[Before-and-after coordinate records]
********
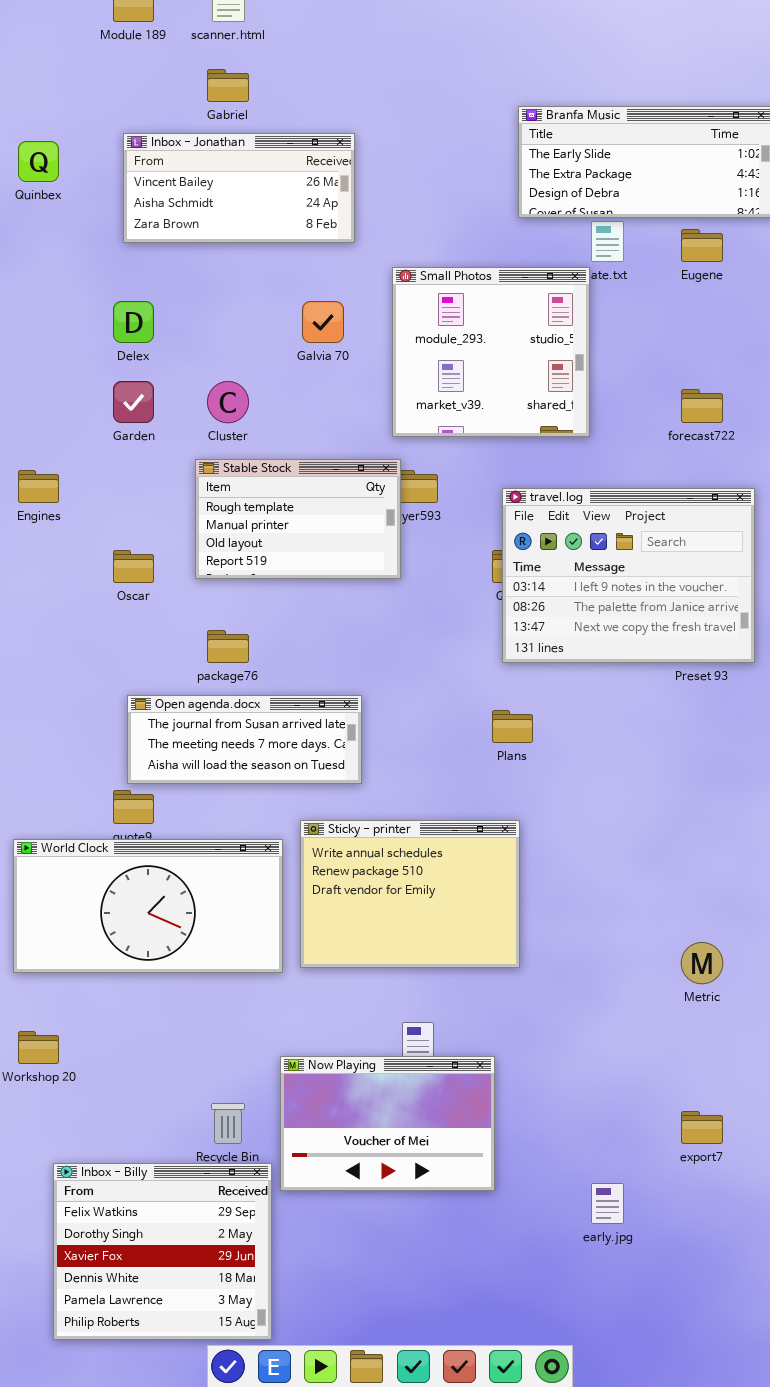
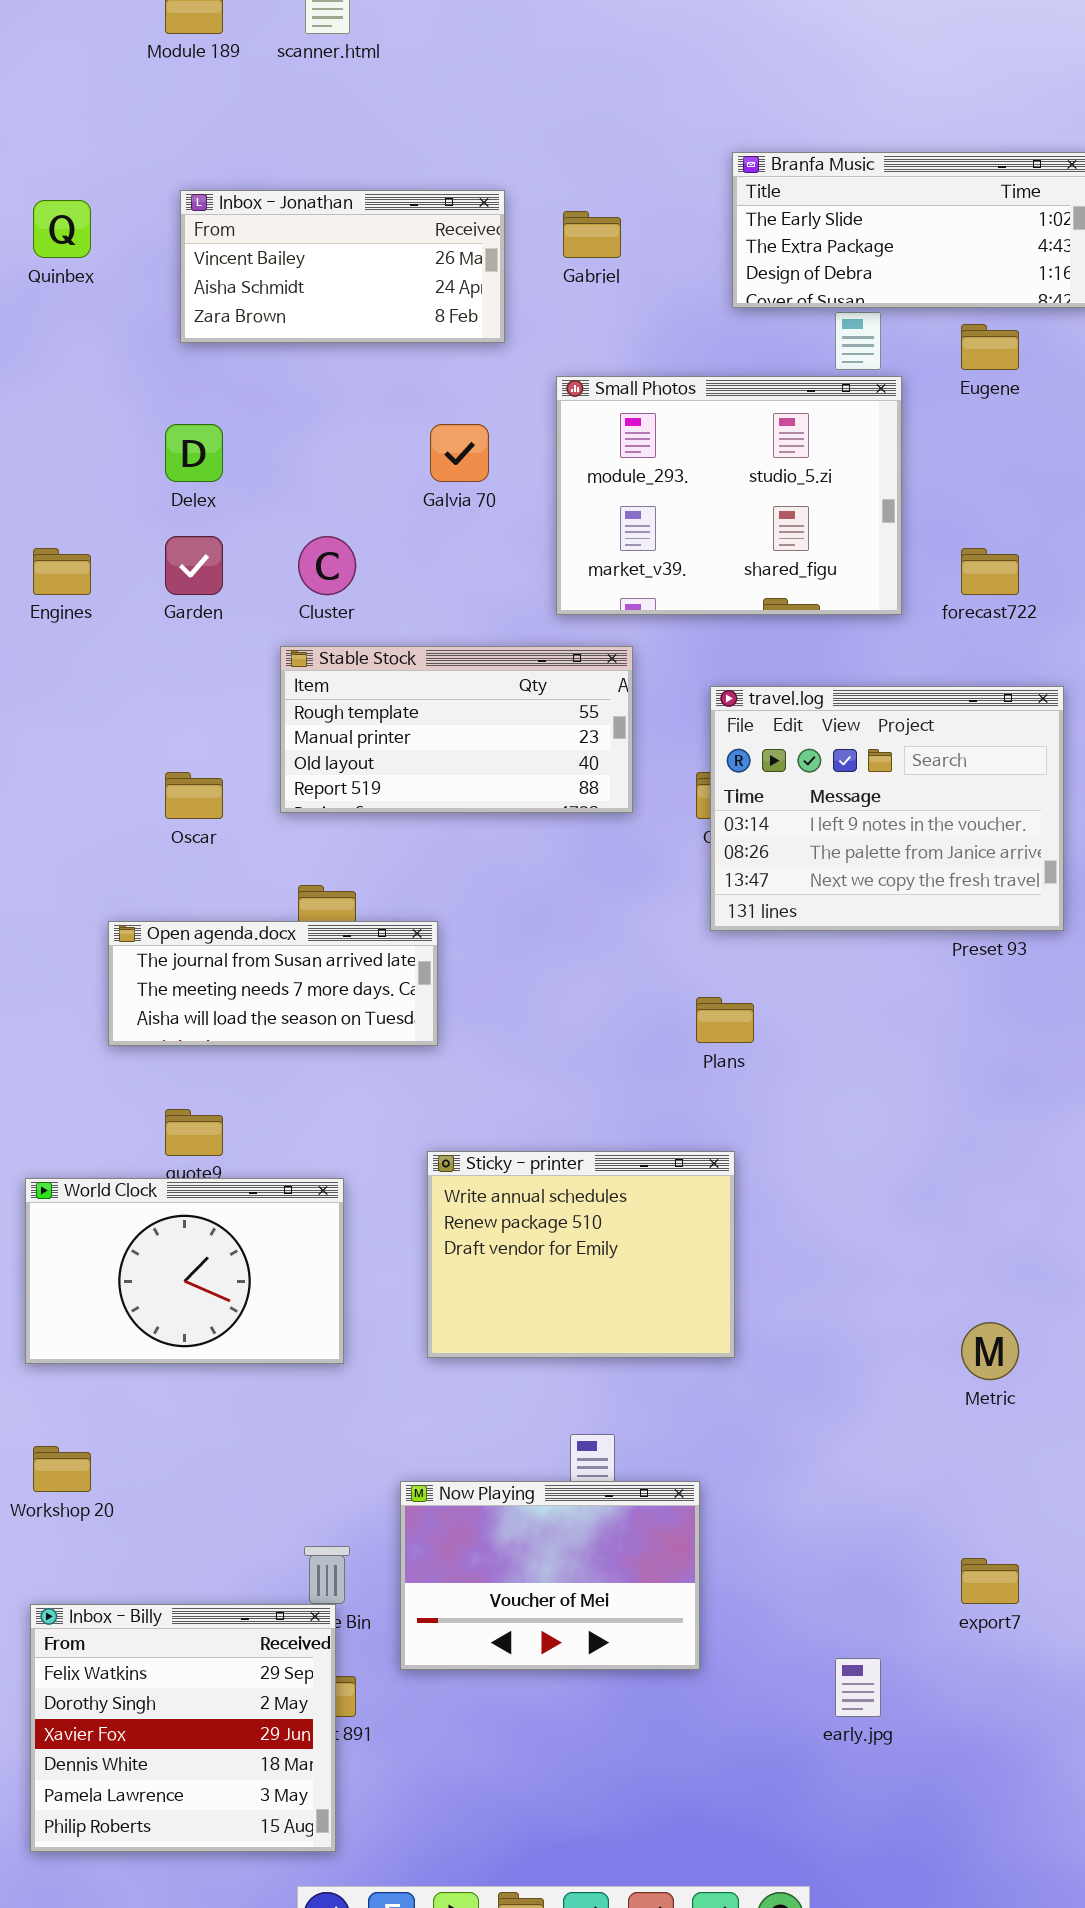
Gabriel: [207,69,249,102] -> [563,211,621,258], moved
Small Photos: [392,267,590,437] -> [556,376,902,615], resized
Stable Stock: [195,459,401,579] -> [280,646,633,813], resized
Engines: [18,470,59,503] -> [33,548,91,595], moved
Open agenda.docx: [127,695,362,784] -> [108,921,438,1046], moved
World Clock: [13,839,283,973] -> [25,1178,344,1364], resized
Inbox - Billy: [53,1163,272,1340] -> [30,1604,336,1852], moved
********
PROBLEM REQUIREMENTS: Once the pictures are removed, print all the remaining data exactly as it stands.

RESULT:
Gabriel: [207,69,249,102] -> [563,211,621,258], moved
Small Photos: [392,267,590,437] -> [556,376,902,615], resized
Stable Stock: [195,459,401,579] -> [280,646,633,813], resized
Engines: [18,470,59,503] -> [33,548,91,595], moved
Open agenda.docx: [127,695,362,784] -> [108,921,438,1046], moved
World Clock: [13,839,283,973] -> [25,1178,344,1364], resized
Inbox - Billy: [53,1163,272,1340] -> [30,1604,336,1852], moved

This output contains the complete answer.